**PROBLEM DETAILS:**
In the material below, find the line containing "yellow box: 0 -> 3" and the line containing "turquoise gift: 1 -> 0", then reproduce exactly both of them and every line between, and nothing else.

——————————

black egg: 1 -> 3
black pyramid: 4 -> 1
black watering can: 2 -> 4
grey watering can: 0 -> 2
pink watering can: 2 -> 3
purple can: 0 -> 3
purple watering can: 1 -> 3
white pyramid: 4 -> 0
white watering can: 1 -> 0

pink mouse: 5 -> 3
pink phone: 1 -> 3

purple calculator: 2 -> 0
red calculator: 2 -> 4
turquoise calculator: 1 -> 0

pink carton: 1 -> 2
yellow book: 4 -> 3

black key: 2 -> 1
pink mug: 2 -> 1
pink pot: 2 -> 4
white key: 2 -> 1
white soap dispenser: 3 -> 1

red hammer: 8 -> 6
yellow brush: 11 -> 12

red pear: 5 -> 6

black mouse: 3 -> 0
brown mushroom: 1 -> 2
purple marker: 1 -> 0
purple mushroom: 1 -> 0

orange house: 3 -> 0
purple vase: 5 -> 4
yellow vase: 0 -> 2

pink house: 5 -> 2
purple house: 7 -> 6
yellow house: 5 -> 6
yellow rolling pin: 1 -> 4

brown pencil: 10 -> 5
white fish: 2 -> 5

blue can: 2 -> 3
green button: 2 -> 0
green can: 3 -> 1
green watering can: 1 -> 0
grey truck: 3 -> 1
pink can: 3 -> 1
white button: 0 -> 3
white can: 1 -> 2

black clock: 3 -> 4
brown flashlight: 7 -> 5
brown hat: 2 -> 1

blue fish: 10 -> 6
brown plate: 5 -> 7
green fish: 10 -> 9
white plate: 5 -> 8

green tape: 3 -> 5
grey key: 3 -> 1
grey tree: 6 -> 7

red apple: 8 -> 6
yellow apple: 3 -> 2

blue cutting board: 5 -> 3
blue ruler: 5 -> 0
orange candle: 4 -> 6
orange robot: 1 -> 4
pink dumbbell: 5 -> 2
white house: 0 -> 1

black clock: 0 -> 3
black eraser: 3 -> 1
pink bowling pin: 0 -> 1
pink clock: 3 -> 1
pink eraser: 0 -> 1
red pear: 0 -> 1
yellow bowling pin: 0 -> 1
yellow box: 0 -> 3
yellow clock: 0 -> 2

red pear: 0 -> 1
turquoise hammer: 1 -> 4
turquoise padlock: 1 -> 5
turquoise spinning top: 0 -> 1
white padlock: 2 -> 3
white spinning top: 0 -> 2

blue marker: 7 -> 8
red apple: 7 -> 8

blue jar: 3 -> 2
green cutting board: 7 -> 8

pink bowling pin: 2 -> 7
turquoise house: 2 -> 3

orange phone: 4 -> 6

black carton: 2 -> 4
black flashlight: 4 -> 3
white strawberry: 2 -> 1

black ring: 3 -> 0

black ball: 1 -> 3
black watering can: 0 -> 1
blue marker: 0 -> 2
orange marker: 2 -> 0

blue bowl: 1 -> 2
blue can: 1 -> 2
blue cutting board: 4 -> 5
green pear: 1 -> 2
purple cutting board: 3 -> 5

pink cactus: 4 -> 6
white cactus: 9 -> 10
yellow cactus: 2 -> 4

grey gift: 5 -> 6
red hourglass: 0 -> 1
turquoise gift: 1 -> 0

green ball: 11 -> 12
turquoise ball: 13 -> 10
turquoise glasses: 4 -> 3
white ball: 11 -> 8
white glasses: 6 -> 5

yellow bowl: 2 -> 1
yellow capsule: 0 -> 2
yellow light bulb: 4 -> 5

——————————

**RESPONSE BELOW:**
yellow box: 0 -> 3
yellow clock: 0 -> 2

red pear: 0 -> 1
turquoise hammer: 1 -> 4
turquoise padlock: 1 -> 5
turquoise spinning top: 0 -> 1
white padlock: 2 -> 3
white spinning top: 0 -> 2

blue marker: 7 -> 8
red apple: 7 -> 8

blue jar: 3 -> 2
green cutting board: 7 -> 8

pink bowling pin: 2 -> 7
turquoise house: 2 -> 3

orange phone: 4 -> 6

black carton: 2 -> 4
black flashlight: 4 -> 3
white strawberry: 2 -> 1

black ring: 3 -> 0

black ball: 1 -> 3
black watering can: 0 -> 1
blue marker: 0 -> 2
orange marker: 2 -> 0

blue bowl: 1 -> 2
blue can: 1 -> 2
blue cutting board: 4 -> 5
green pear: 1 -> 2
purple cutting board: 3 -> 5

pink cactus: 4 -> 6
white cactus: 9 -> 10
yellow cactus: 2 -> 4

grey gift: 5 -> 6
red hourglass: 0 -> 1
turquoise gift: 1 -> 0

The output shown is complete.